> **Work item**: The listing below holds a line with "blue semicircle: (123, 56)" and a later line with "cyan rectangle: (200, 99)". Write out those two lines and every line between them, exactly, and nothing else.

> **Listed entries**:
====================

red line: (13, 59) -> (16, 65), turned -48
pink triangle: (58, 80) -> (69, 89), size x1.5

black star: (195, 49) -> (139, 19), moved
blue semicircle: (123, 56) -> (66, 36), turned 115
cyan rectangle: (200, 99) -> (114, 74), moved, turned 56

====================

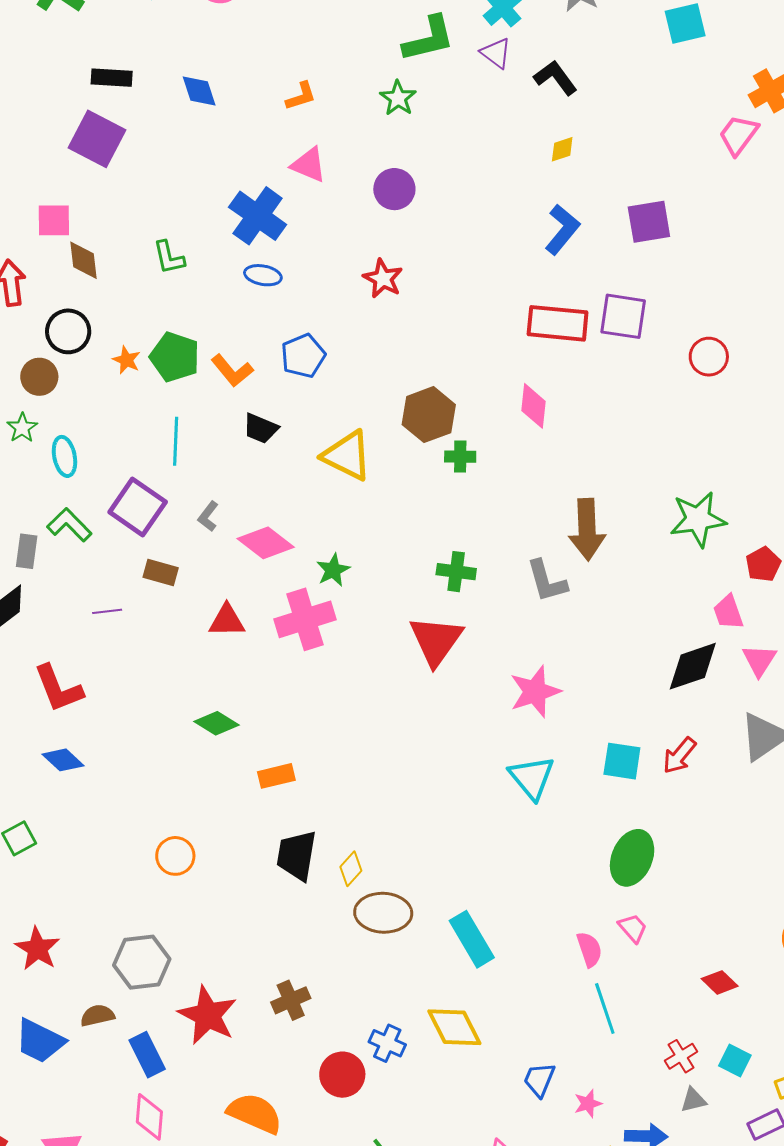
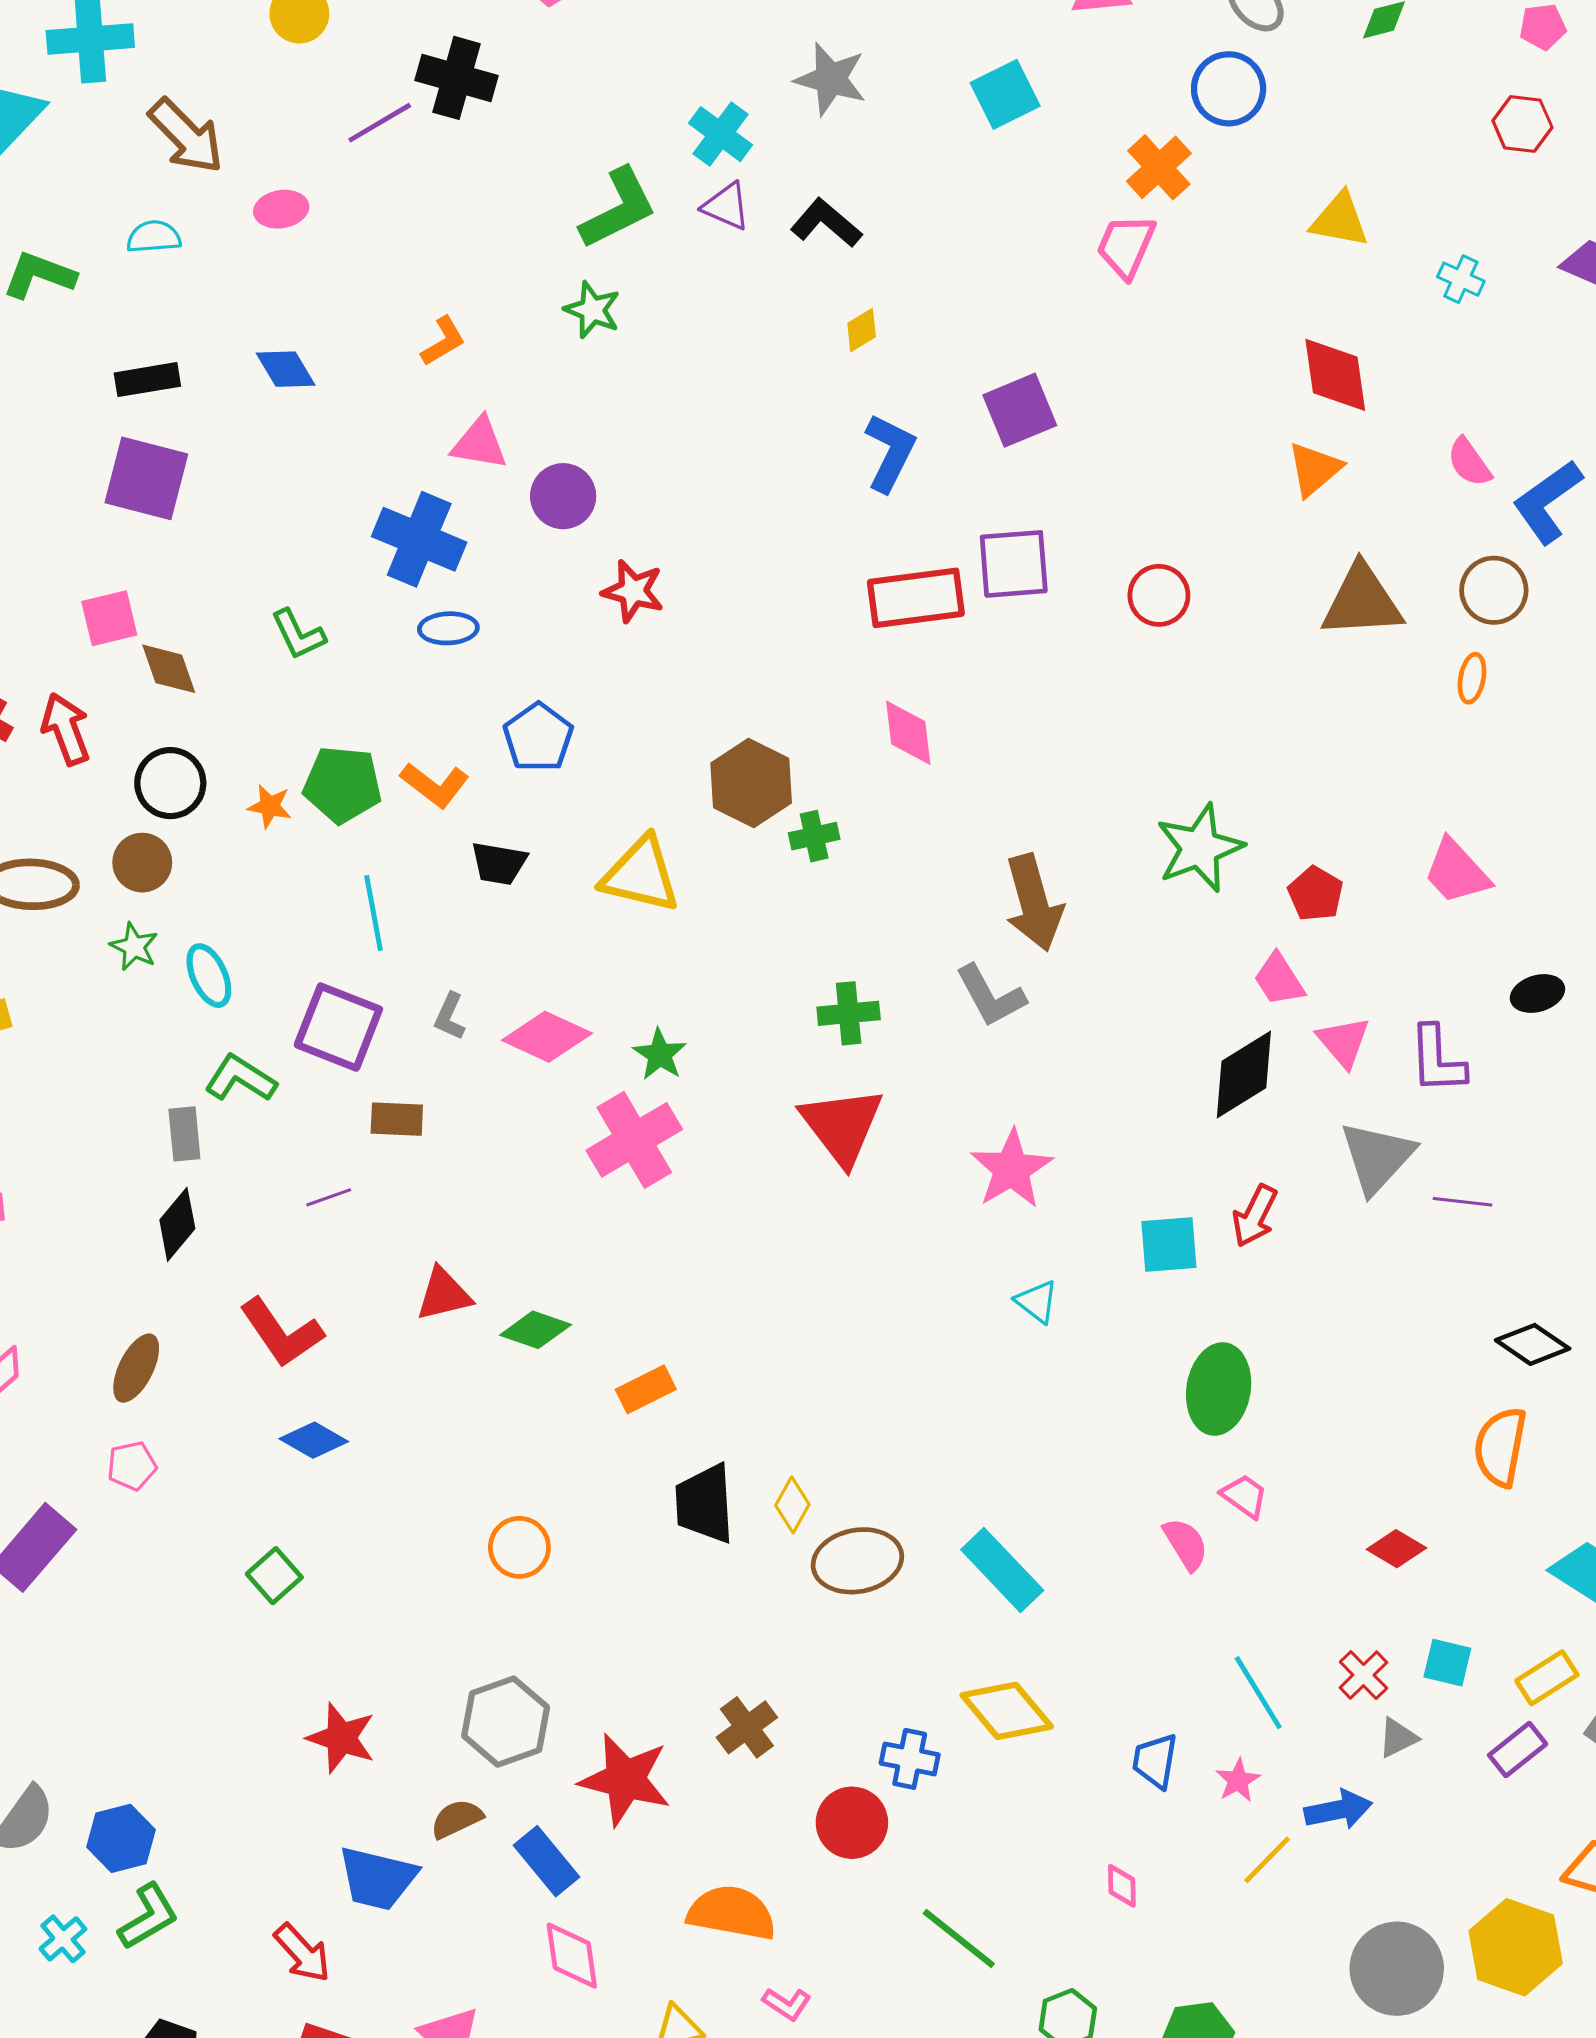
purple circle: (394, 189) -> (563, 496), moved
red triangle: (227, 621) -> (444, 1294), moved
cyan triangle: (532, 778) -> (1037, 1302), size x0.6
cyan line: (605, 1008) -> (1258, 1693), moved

====================

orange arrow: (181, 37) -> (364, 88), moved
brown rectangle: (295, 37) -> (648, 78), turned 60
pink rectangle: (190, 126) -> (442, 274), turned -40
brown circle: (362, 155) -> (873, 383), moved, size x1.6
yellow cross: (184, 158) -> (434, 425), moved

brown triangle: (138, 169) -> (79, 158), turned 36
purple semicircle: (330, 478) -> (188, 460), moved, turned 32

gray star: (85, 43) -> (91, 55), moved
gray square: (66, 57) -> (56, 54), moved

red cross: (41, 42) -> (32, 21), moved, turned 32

====================

> **Solution to this problem**:
blue semicircle: (123, 56) -> (66, 36), turned 115
cyan rectangle: (200, 99) -> (114, 74), moved, turned 56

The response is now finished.